## What to work on
Taking the line with "C203: 3.3uF (plus" as the first and the line with "U201 pin P1.3: none -> +9V" as the last, set down exactly every line in that range from the entries below, and no more.

## Material for the task

----

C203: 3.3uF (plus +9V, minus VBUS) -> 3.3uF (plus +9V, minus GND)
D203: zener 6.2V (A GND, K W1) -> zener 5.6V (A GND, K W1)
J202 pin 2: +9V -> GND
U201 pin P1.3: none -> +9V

----

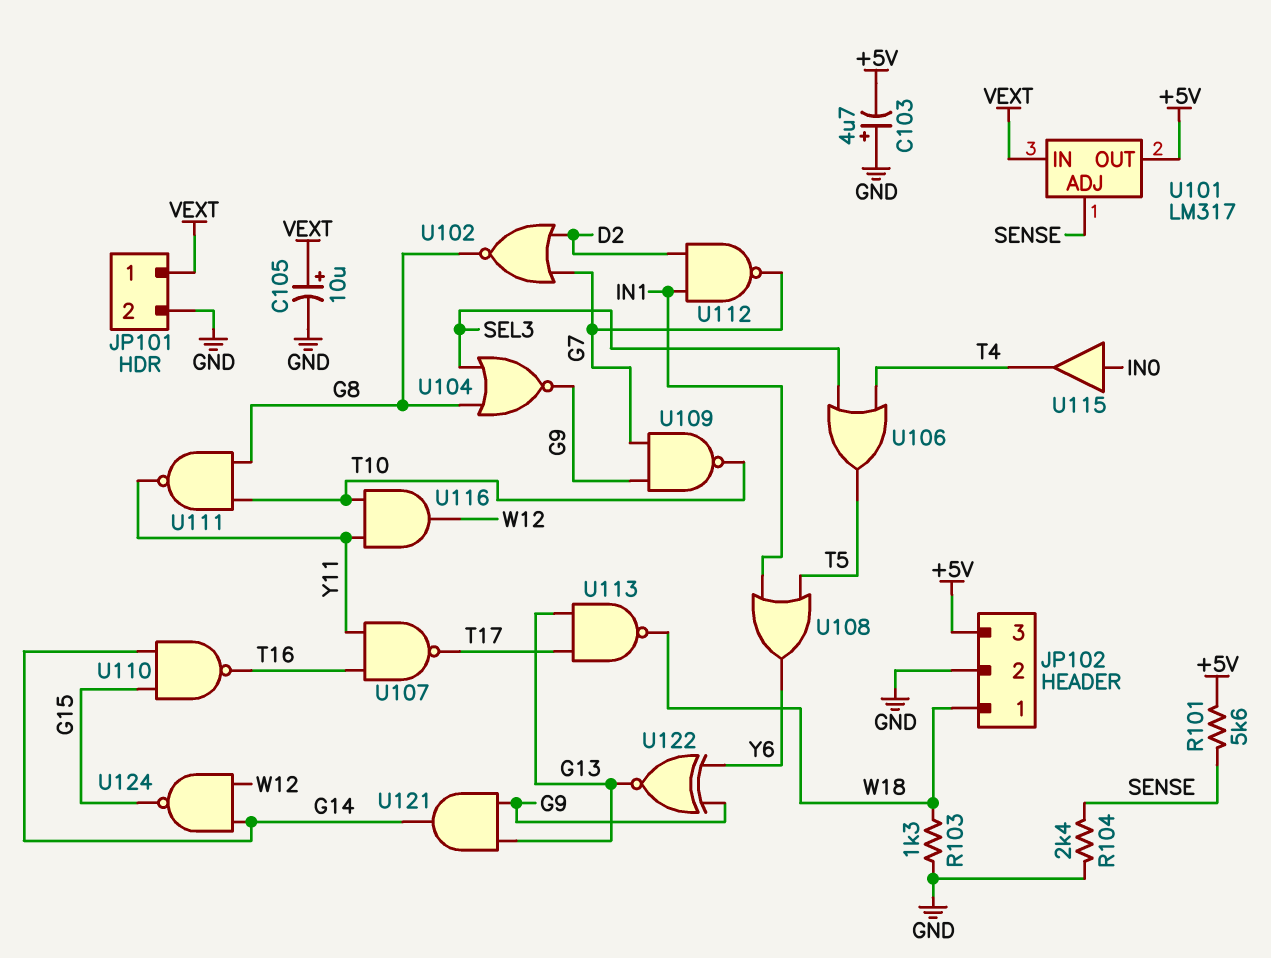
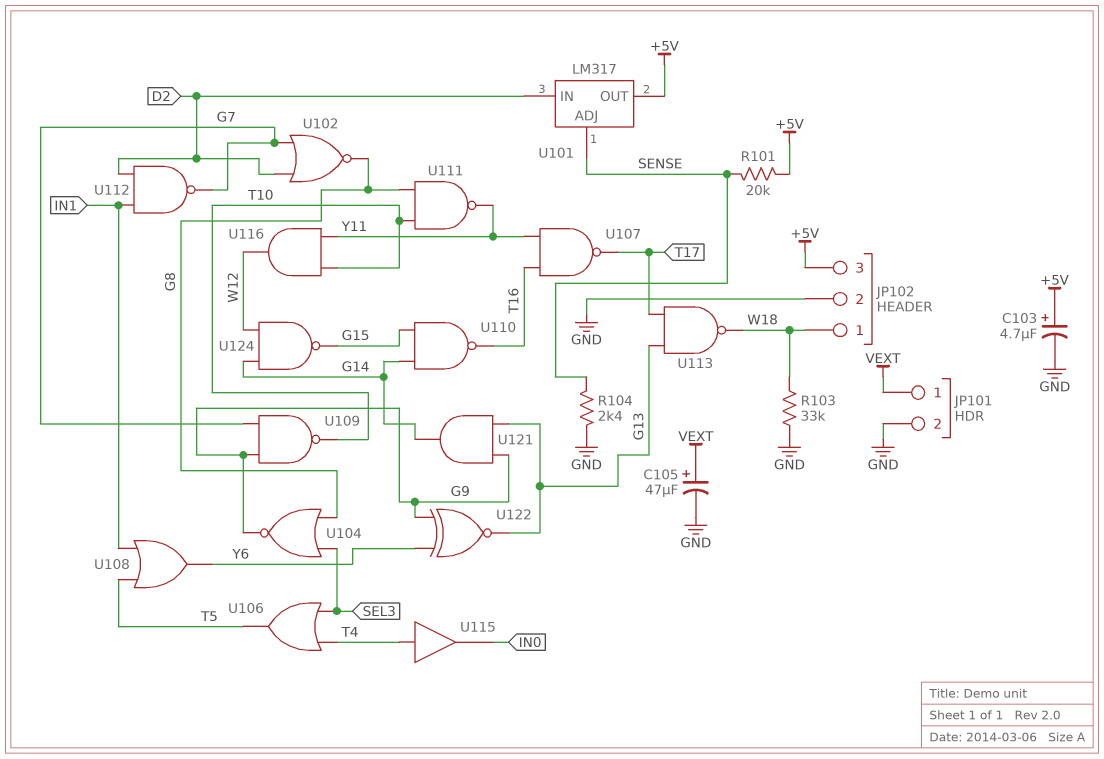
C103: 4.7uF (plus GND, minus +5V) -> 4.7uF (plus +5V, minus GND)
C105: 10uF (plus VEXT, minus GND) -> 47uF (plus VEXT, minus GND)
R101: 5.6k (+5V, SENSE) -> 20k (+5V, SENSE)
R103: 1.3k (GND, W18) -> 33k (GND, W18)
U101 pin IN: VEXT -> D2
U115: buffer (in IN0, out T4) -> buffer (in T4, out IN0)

----

## Solution to the problem
C203: 3.3uF (plus +9V, minus VBUS) -> 3.3uF (plus +9V, minus GND)
D203: zener 6.2V (A GND, K W1) -> zener 5.6V (A GND, K W1)
J202 pin 2: +9V -> GND
U201 pin P1.3: none -> +9V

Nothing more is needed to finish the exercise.